Work to complete:
The exercise calls for every entry that follows to be repeated exactly.

Provided material:

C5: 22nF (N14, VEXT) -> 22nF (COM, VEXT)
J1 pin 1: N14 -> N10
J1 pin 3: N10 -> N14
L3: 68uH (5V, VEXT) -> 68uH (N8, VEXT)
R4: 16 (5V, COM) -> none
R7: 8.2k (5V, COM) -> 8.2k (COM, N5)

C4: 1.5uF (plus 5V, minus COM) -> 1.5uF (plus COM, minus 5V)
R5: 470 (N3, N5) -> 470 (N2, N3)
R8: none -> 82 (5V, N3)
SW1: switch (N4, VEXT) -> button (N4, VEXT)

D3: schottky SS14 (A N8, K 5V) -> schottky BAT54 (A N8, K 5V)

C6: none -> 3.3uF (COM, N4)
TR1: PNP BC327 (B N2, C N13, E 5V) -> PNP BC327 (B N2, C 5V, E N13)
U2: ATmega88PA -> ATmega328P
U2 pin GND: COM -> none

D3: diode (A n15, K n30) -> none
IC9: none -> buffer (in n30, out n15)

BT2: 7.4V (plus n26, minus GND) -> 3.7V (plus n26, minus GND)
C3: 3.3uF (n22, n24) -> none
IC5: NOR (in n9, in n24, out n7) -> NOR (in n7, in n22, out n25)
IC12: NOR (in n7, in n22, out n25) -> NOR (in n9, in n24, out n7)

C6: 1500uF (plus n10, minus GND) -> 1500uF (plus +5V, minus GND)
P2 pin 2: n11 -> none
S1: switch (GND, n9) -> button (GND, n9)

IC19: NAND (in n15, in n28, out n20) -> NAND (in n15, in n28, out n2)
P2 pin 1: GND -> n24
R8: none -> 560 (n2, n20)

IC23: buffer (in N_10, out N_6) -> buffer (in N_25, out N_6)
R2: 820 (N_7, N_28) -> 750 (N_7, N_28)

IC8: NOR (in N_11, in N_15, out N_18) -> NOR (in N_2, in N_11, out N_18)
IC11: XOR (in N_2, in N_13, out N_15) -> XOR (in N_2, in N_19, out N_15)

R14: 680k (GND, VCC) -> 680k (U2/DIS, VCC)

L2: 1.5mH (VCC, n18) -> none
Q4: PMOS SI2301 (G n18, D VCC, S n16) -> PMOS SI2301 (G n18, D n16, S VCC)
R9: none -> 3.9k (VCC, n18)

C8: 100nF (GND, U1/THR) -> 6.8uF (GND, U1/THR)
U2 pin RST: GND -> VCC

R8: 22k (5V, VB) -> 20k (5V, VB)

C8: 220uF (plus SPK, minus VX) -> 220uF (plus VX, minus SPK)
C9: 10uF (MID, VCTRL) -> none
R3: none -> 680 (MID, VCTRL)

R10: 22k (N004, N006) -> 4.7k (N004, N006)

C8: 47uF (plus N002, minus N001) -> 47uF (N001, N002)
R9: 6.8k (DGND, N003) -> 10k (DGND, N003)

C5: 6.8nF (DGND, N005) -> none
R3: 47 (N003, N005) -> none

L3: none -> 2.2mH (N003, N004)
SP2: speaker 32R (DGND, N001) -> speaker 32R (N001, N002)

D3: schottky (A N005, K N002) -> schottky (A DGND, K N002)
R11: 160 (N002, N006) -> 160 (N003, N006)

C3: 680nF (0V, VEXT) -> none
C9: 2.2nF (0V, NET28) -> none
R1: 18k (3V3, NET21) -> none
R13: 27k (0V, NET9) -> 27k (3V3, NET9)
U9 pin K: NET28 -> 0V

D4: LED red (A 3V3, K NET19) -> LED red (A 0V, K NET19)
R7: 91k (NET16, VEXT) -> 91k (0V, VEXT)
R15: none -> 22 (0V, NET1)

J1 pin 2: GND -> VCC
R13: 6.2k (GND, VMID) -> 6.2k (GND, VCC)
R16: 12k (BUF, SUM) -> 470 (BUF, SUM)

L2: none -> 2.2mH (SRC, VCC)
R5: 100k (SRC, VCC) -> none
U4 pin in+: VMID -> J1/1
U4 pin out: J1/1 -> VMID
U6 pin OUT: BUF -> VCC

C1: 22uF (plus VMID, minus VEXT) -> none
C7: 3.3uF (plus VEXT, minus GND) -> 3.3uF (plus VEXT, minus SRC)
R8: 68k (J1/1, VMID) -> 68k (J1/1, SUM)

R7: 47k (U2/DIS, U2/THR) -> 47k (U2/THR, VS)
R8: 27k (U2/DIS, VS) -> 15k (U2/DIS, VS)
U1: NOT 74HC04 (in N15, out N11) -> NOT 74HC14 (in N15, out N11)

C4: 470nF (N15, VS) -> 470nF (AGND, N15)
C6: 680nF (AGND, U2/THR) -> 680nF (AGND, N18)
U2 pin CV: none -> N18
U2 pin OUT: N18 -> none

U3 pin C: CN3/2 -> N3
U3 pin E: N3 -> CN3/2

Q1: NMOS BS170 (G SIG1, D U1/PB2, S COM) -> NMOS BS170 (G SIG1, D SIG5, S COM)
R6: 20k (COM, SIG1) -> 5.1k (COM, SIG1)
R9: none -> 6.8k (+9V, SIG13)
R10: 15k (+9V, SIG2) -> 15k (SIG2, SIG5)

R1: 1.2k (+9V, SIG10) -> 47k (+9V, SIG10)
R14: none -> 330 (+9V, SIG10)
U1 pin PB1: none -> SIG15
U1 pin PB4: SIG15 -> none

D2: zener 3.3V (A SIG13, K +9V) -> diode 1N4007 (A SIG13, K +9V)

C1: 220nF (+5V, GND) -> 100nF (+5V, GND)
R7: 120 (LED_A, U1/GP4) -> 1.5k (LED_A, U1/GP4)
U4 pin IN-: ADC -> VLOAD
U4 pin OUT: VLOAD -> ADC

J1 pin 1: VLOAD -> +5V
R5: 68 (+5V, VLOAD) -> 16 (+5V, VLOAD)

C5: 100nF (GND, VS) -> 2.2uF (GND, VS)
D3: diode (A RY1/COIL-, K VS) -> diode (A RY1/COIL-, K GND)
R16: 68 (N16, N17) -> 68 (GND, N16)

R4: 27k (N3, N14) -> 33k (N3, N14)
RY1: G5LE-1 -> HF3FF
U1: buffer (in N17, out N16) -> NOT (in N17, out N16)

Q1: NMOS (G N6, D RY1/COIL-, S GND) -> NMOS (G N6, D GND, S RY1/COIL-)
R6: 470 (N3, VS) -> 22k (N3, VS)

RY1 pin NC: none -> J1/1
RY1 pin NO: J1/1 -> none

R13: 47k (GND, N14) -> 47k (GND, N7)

Solution to the problem:
C5: 22nF (N14, VEXT) -> 22nF (COM, VEXT)
J1 pin 1: N14 -> N10
J1 pin 3: N10 -> N14
L3: 68uH (5V, VEXT) -> 68uH (N8, VEXT)
R4: 16 (5V, COM) -> none
R7: 8.2k (5V, COM) -> 8.2k (COM, N5)

C4: 1.5uF (plus 5V, minus COM) -> 1.5uF (plus COM, minus 5V)
R5: 470 (N3, N5) -> 470 (N2, N3)
R8: none -> 82 (5V, N3)
SW1: switch (N4, VEXT) -> button (N4, VEXT)

D3: schottky SS14 (A N8, K 5V) -> schottky BAT54 (A N8, K 5V)

C6: none -> 3.3uF (COM, N4)
TR1: PNP BC327 (B N2, C N13, E 5V) -> PNP BC327 (B N2, C 5V, E N13)
U2: ATmega88PA -> ATmega328P
U2 pin GND: COM -> none

D3: diode (A n15, K n30) -> none
IC9: none -> buffer (in n30, out n15)

BT2: 7.4V (plus n26, minus GND) -> 3.7V (plus n26, minus GND)
C3: 3.3uF (n22, n24) -> none
IC5: NOR (in n9, in n24, out n7) -> NOR (in n7, in n22, out n25)
IC12: NOR (in n7, in n22, out n25) -> NOR (in n9, in n24, out n7)

C6: 1500uF (plus n10, minus GND) -> 1500uF (plus +5V, minus GND)
P2 pin 2: n11 -> none
S1: switch (GND, n9) -> button (GND, n9)

IC19: NAND (in n15, in n28, out n20) -> NAND (in n15, in n28, out n2)
P2 pin 1: GND -> n24
R8: none -> 560 (n2, n20)

IC23: buffer (in N_10, out N_6) -> buffer (in N_25, out N_6)
R2: 820 (N_7, N_28) -> 750 (N_7, N_28)

IC8: NOR (in N_11, in N_15, out N_18) -> NOR (in N_2, in N_11, out N_18)
IC11: XOR (in N_2, in N_13, out N_15) -> XOR (in N_2, in N_19, out N_15)

R14: 680k (GND, VCC) -> 680k (U2/DIS, VCC)

L2: 1.5mH (VCC, n18) -> none
Q4: PMOS SI2301 (G n18, D VCC, S n16) -> PMOS SI2301 (G n18, D n16, S VCC)
R9: none -> 3.9k (VCC, n18)

C8: 100nF (GND, U1/THR) -> 6.8uF (GND, U1/THR)
U2 pin RST: GND -> VCC

R8: 22k (5V, VB) -> 20k (5V, VB)

C8: 220uF (plus SPK, minus VX) -> 220uF (plus VX, minus SPK)
C9: 10uF (MID, VCTRL) -> none
R3: none -> 680 (MID, VCTRL)

R10: 22k (N004, N006) -> 4.7k (N004, N006)

C8: 47uF (plus N002, minus N001) -> 47uF (N001, N002)
R9: 6.8k (DGND, N003) -> 10k (DGND, N003)

C5: 6.8nF (DGND, N005) -> none
R3: 47 (N003, N005) -> none

L3: none -> 2.2mH (N003, N004)
SP2: speaker 32R (DGND, N001) -> speaker 32R (N001, N002)

D3: schottky (A N005, K N002) -> schottky (A DGND, K N002)
R11: 160 (N002, N006) -> 160 (N003, N006)

C3: 680nF (0V, VEXT) -> none
C9: 2.2nF (0V, NET28) -> none
R1: 18k (3V3, NET21) -> none
R13: 27k (0V, NET9) -> 27k (3V3, NET9)
U9 pin K: NET28 -> 0V

D4: LED red (A 3V3, K NET19) -> LED red (A 0V, K NET19)
R7: 91k (NET16, VEXT) -> 91k (0V, VEXT)
R15: none -> 22 (0V, NET1)

J1 pin 2: GND -> VCC
R13: 6.2k (GND, VMID) -> 6.2k (GND, VCC)
R16: 12k (BUF, SUM) -> 470 (BUF, SUM)

L2: none -> 2.2mH (SRC, VCC)
R5: 100k (SRC, VCC) -> none
U4 pin in+: VMID -> J1/1
U4 pin out: J1/1 -> VMID
U6 pin OUT: BUF -> VCC

C1: 22uF (plus VMID, minus VEXT) -> none
C7: 3.3uF (plus VEXT, minus GND) -> 3.3uF (plus VEXT, minus SRC)
R8: 68k (J1/1, VMID) -> 68k (J1/1, SUM)

R7: 47k (U2/DIS, U2/THR) -> 47k (U2/THR, VS)
R8: 27k (U2/DIS, VS) -> 15k (U2/DIS, VS)
U1: NOT 74HC04 (in N15, out N11) -> NOT 74HC14 (in N15, out N11)

C4: 470nF (N15, VS) -> 470nF (AGND, N15)
C6: 680nF (AGND, U2/THR) -> 680nF (AGND, N18)
U2 pin CV: none -> N18
U2 pin OUT: N18 -> none

U3 pin C: CN3/2 -> N3
U3 pin E: N3 -> CN3/2

Q1: NMOS BS170 (G SIG1, D U1/PB2, S COM) -> NMOS BS170 (G SIG1, D SIG5, S COM)
R6: 20k (COM, SIG1) -> 5.1k (COM, SIG1)
R9: none -> 6.8k (+9V, SIG13)
R10: 15k (+9V, SIG2) -> 15k (SIG2, SIG5)

R1: 1.2k (+9V, SIG10) -> 47k (+9V, SIG10)
R14: none -> 330 (+9V, SIG10)
U1 pin PB1: none -> SIG15
U1 pin PB4: SIG15 -> none

D2: zener 3.3V (A SIG13, K +9V) -> diode 1N4007 (A SIG13, K +9V)

C1: 220nF (+5V, GND) -> 100nF (+5V, GND)
R7: 120 (LED_A, U1/GP4) -> 1.5k (LED_A, U1/GP4)
U4 pin IN-: ADC -> VLOAD
U4 pin OUT: VLOAD -> ADC

J1 pin 1: VLOAD -> +5V
R5: 68 (+5V, VLOAD) -> 16 (+5V, VLOAD)

C5: 100nF (GND, VS) -> 2.2uF (GND, VS)
D3: diode (A RY1/COIL-, K VS) -> diode (A RY1/COIL-, K GND)
R16: 68 (N16, N17) -> 68 (GND, N16)

R4: 27k (N3, N14) -> 33k (N3, N14)
RY1: G5LE-1 -> HF3FF
U1: buffer (in N17, out N16) -> NOT (in N17, out N16)

Q1: NMOS (G N6, D RY1/COIL-, S GND) -> NMOS (G N6, D GND, S RY1/COIL-)
R6: 470 (N3, VS) -> 22k (N3, VS)

RY1 pin NC: none -> J1/1
RY1 pin NO: J1/1 -> none

R13: 47k (GND, N14) -> 47k (GND, N7)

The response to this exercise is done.